Task directions: From the first line to the last, please print the entries exactly, omitting pictures.

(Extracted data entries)
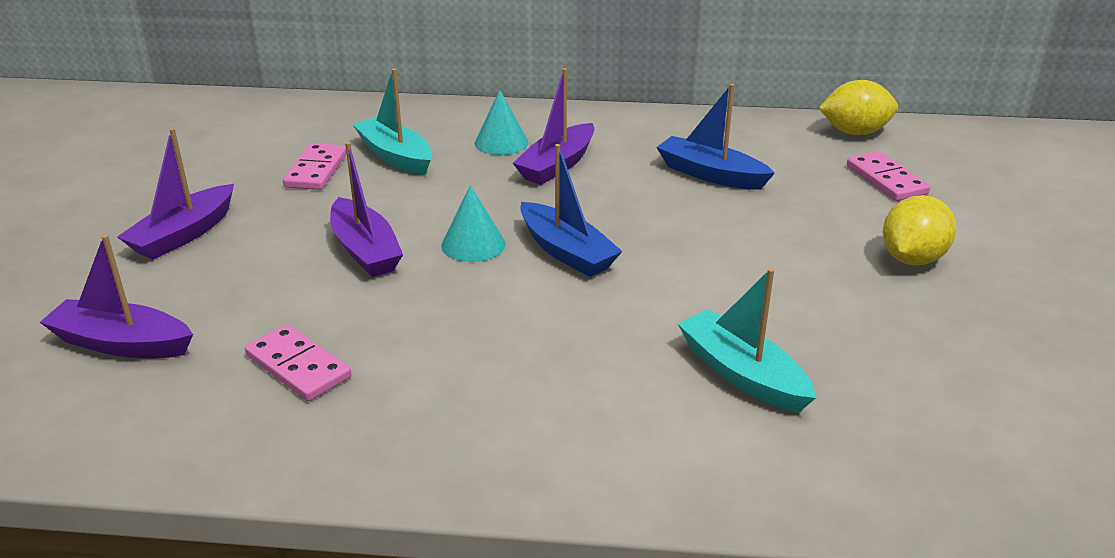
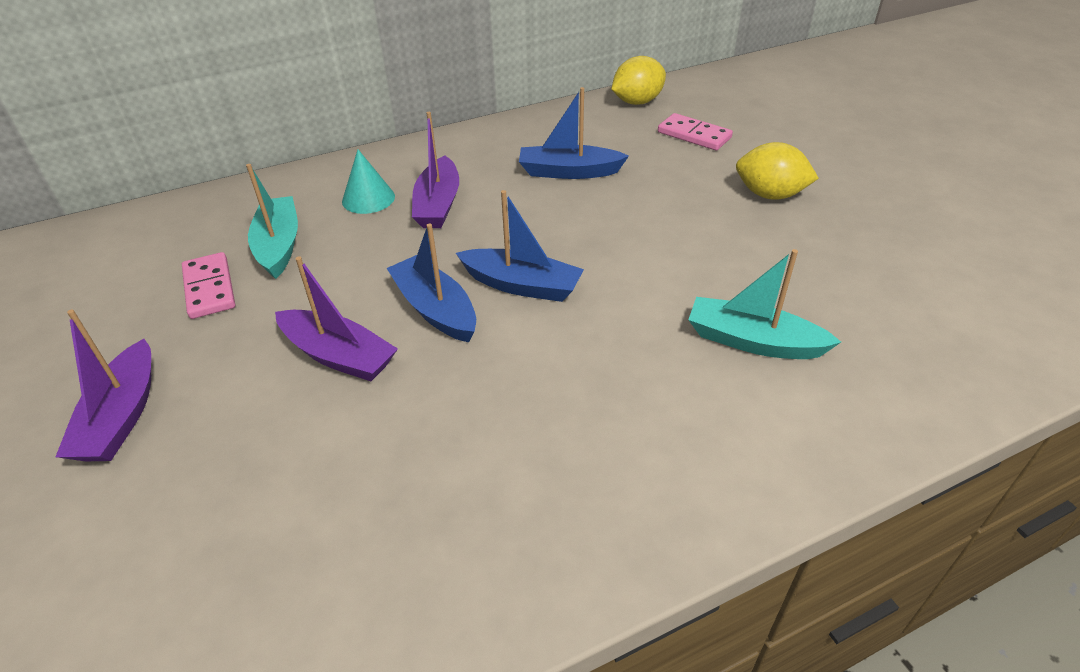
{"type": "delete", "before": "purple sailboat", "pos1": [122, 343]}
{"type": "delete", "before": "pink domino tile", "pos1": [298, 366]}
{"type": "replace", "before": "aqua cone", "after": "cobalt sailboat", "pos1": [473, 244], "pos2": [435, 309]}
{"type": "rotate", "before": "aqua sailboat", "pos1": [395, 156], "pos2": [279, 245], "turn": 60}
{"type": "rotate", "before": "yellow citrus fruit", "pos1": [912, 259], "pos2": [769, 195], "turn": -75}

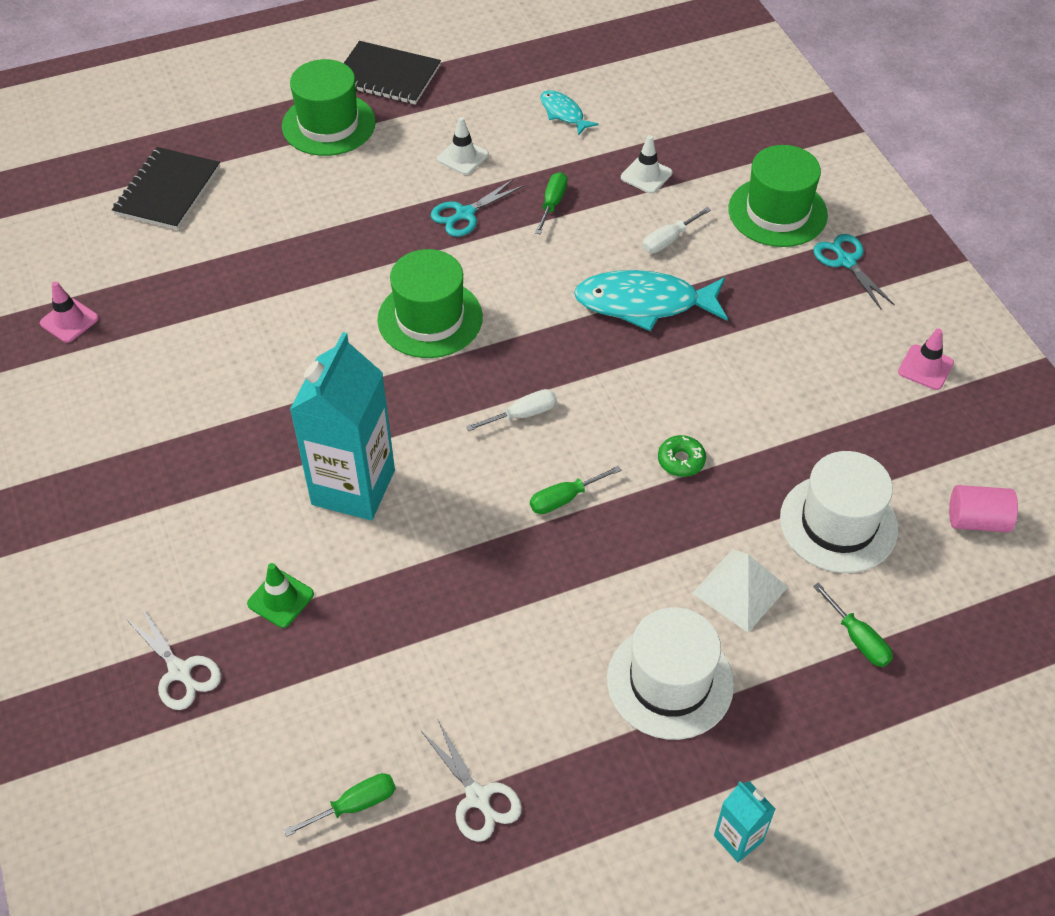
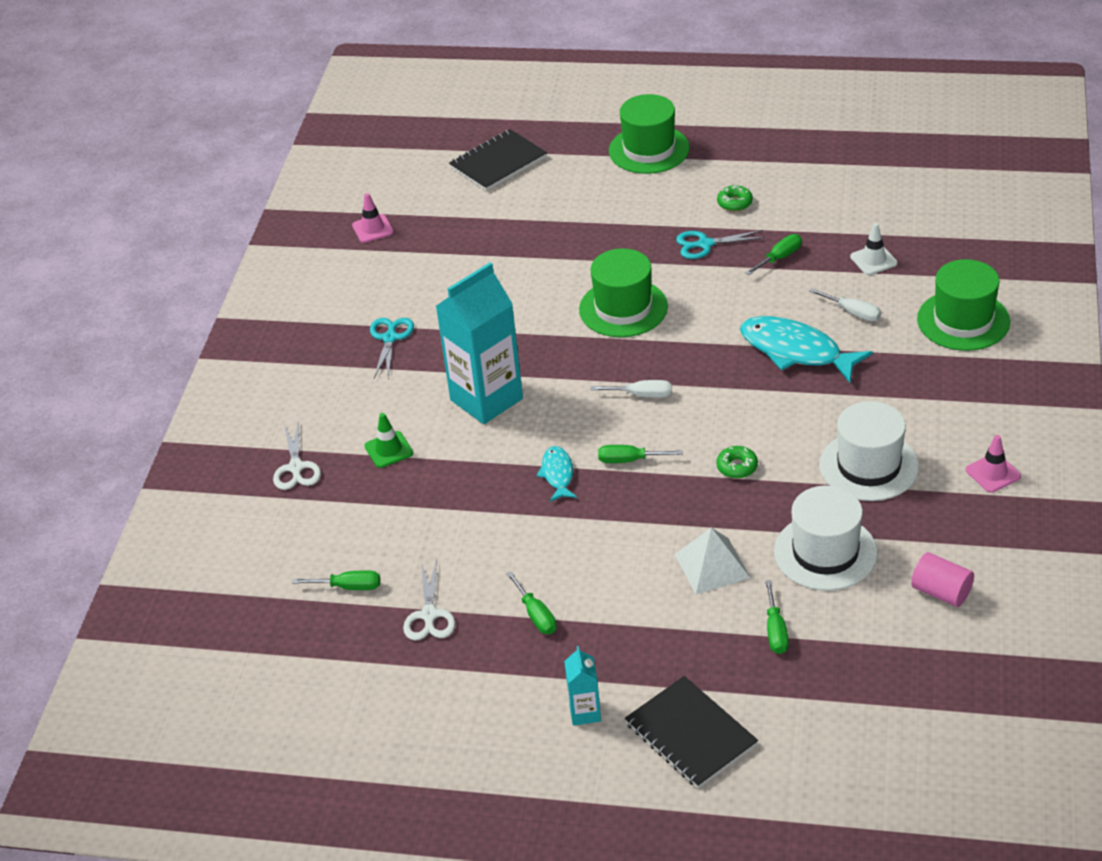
{"type": "insert", "after": "leaf-green screwdriver", "pos2": [536, 615]}
{"type": "move", "before": "jet-black exercise book", "pos1": [387, 75], "pos2": [690, 734]}
{"type": "move", "before": "aqua fish", "pos1": [563, 113], "pos2": [557, 474]}
{"type": "move", "before": "white hat", "pos1": [670, 681], "pos2": [869, 466]}
{"type": "move", "before": "aqua pair of scissors", "pos1": [846, 261], "pos2": [390, 338]}
{"type": "replace", "before": "white safety cone", "after": "leaf-green donut", "pos1": [462, 157], "pos2": [734, 203]}
{"type": "rotate", "before": "white screwdriver", "pos1": [668, 240], "pos2": [853, 313], "turn": -135}

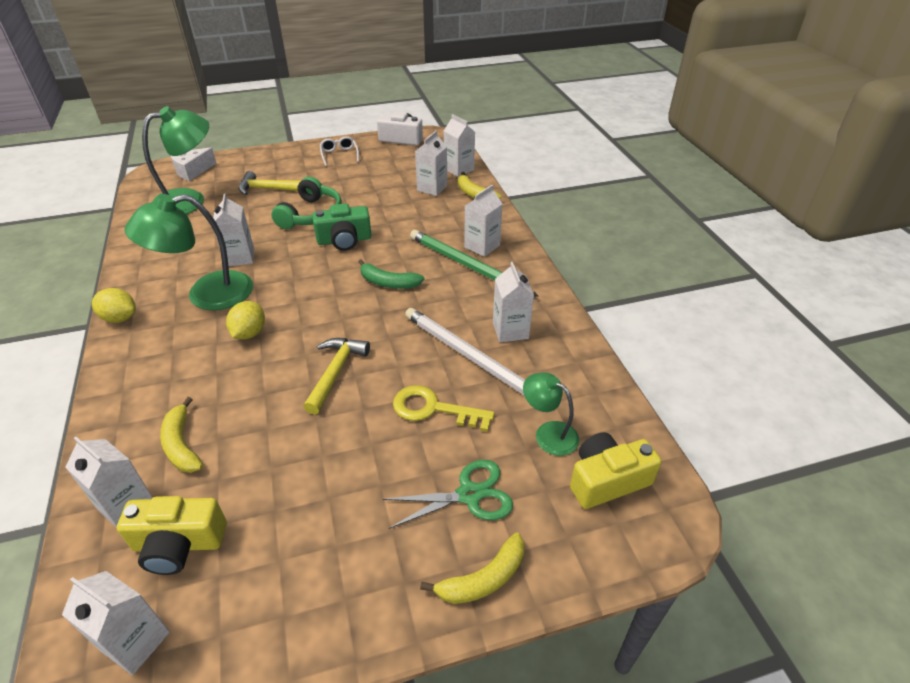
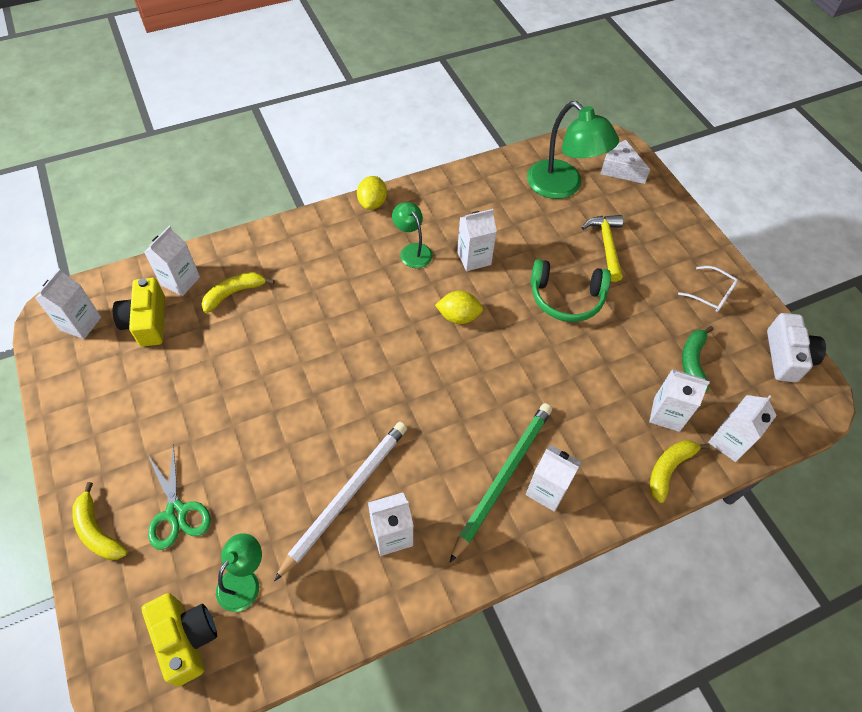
{"type": "delete", "before": "yellow hammer", "pos1": [336, 372]}
{"type": "delete", "before": "leaf-green camera", "pos1": [344, 240]}
{"type": "delete", "before": "yellow latchkey", "pos1": [433, 409]}
{"type": "move", "before": "yellow citrus fruit", "pos1": [249, 333], "pos2": [458, 316]}
{"type": "move", "before": "leaf-green banana fruit", "pos1": [388, 283], "pos2": [693, 361]}
{"type": "rotate", "before": "white spectacles", "pos1": [339, 155], "pos2": [711, 294], "turn": 60}
{"type": "resize", "before": "leaf-green reading lamp", "pos1": [207, 294], "pos2": [412, 250], "scale": 0.55}

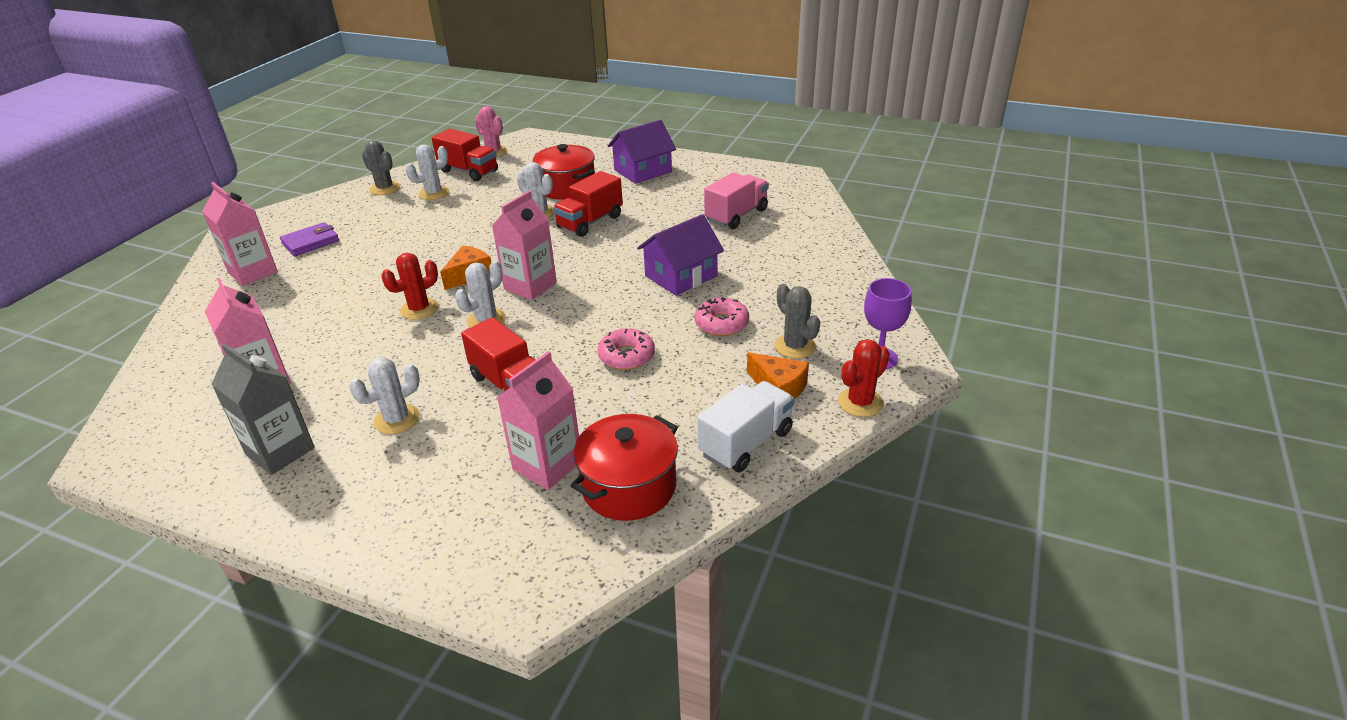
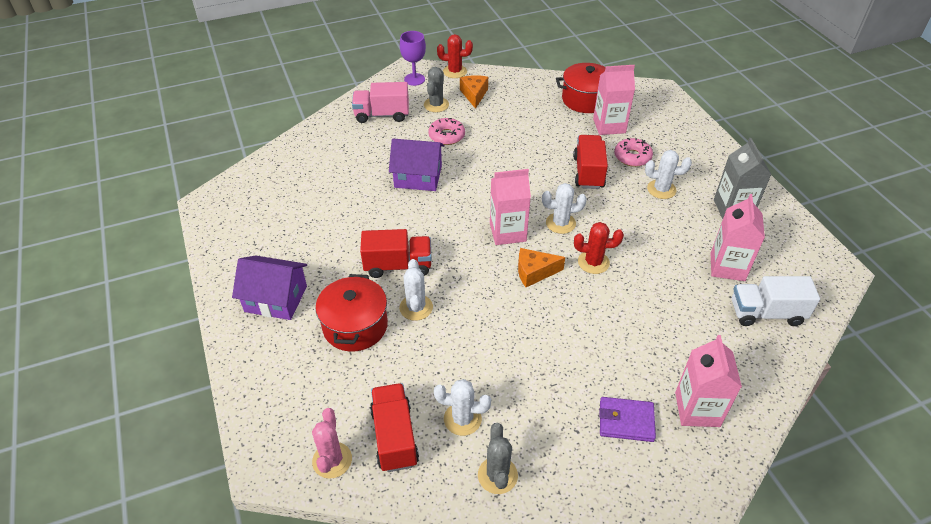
{"type": "move", "before": "pink donut", "pos1": [626, 356], "pos2": [632, 157]}
{"type": "move", "before": "white lorry", "pos1": [746, 443], "pos2": [766, 313]}
{"type": "move", "before": "pink lorry", "pos1": [736, 215], "pos2": [382, 115]}

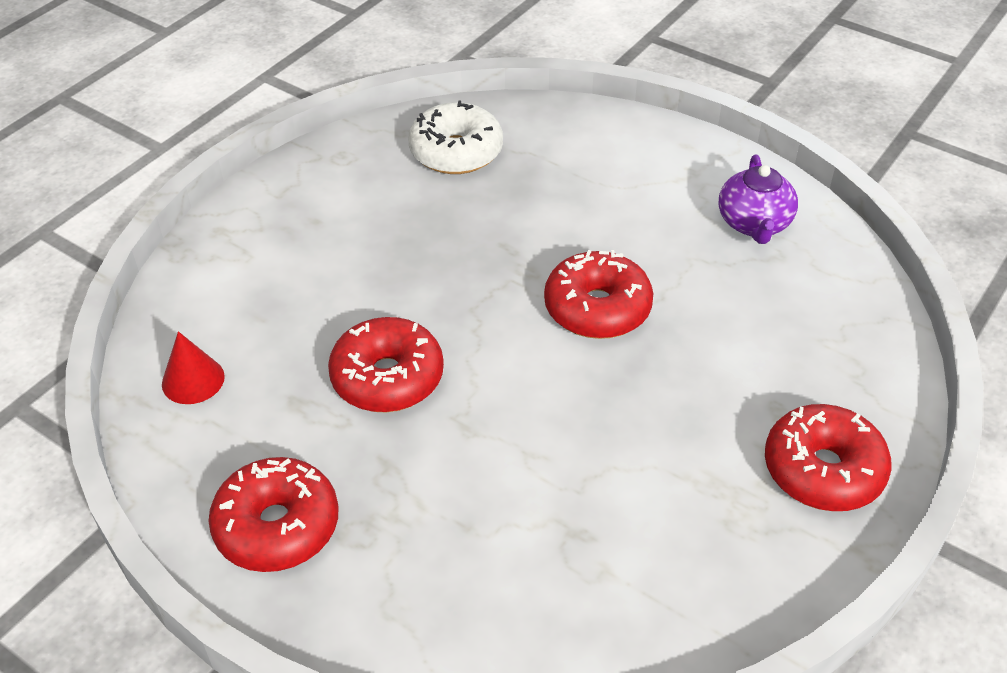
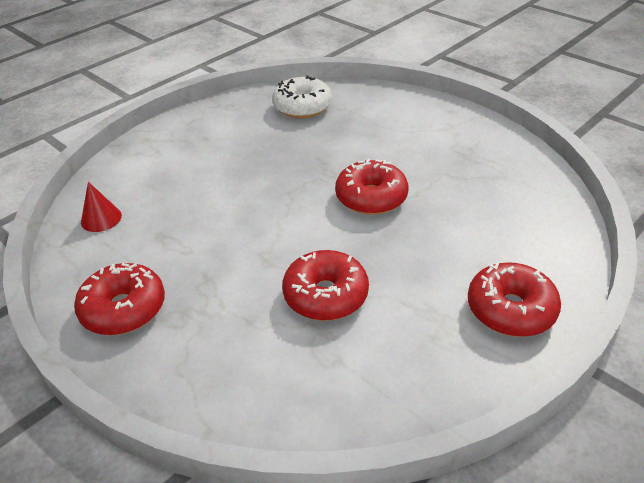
{"type": "delete", "before": "purple china teapot", "pos1": [754, 224]}
{"type": "move", "before": "scarlet donut", "pos1": [387, 378], "pos2": [325, 295]}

Answer to the exercise:
{"type": "delete", "before": "purple sailboat", "pos1": [122, 343]}
{"type": "delete", "before": "pink domino tile", "pos1": [298, 366]}
{"type": "replace", "before": "aqua cone", "after": "cobalt sailboat", "pos1": [473, 244], "pos2": [435, 309]}
{"type": "rotate", "before": "aqua sailboat", "pos1": [395, 156], "pos2": [279, 245], "turn": 60}
{"type": "rotate", "before": "yellow citrus fruit", "pos1": [912, 259], "pos2": [769, 195], "turn": -75}

{"type": "insert", "after": "leaf-green screwdriver", "pos2": [536, 615]}
{"type": "move", "before": "jet-black exercise book", "pos1": [387, 75], "pos2": [690, 734]}
{"type": "move", "before": "aqua fish", "pos1": [563, 113], "pos2": [557, 474]}
{"type": "move", "before": "white hat", "pos1": [670, 681], "pos2": [869, 466]}
{"type": "move", "before": "aqua pair of scissors", "pos1": [846, 261], "pos2": [390, 338]}
{"type": "replace", "before": "white safety cone", "after": "leaf-green donut", "pos1": [462, 157], "pos2": [734, 203]}
{"type": "rotate", "before": "white screwdriver", "pos1": [668, 240], "pos2": [853, 313], "turn": -135}

{"type": "delete", "before": "yellow hammer", "pos1": [336, 372]}
{"type": "delete", "before": "leaf-green camera", "pos1": [344, 240]}
{"type": "delete", "before": "yellow latchkey", "pos1": [433, 409]}
{"type": "move", "before": "yellow citrus fruit", "pos1": [249, 333], "pos2": [458, 316]}
{"type": "move", "before": "leaf-green banana fruit", "pos1": [388, 283], "pos2": [693, 361]}
{"type": "rotate", "before": "white spectacles", "pos1": [339, 155], "pos2": [711, 294], "turn": 60}
{"type": "resize", "before": "leaf-green reading lamp", "pos1": [207, 294], "pos2": [412, 250], "scale": 0.55}

{"type": "move", "before": "pink donut", "pos1": [626, 356], "pos2": [632, 157]}
{"type": "move", "before": "white lorry", "pos1": [746, 443], "pos2": [766, 313]}
{"type": "move", "before": "pink lorry", "pos1": [736, 215], "pos2": [382, 115]}

{"type": "delete", "before": "purple china teapot", "pos1": [754, 224]}
{"type": "move", "before": "scarlet donut", "pos1": [387, 378], "pos2": [325, 295]}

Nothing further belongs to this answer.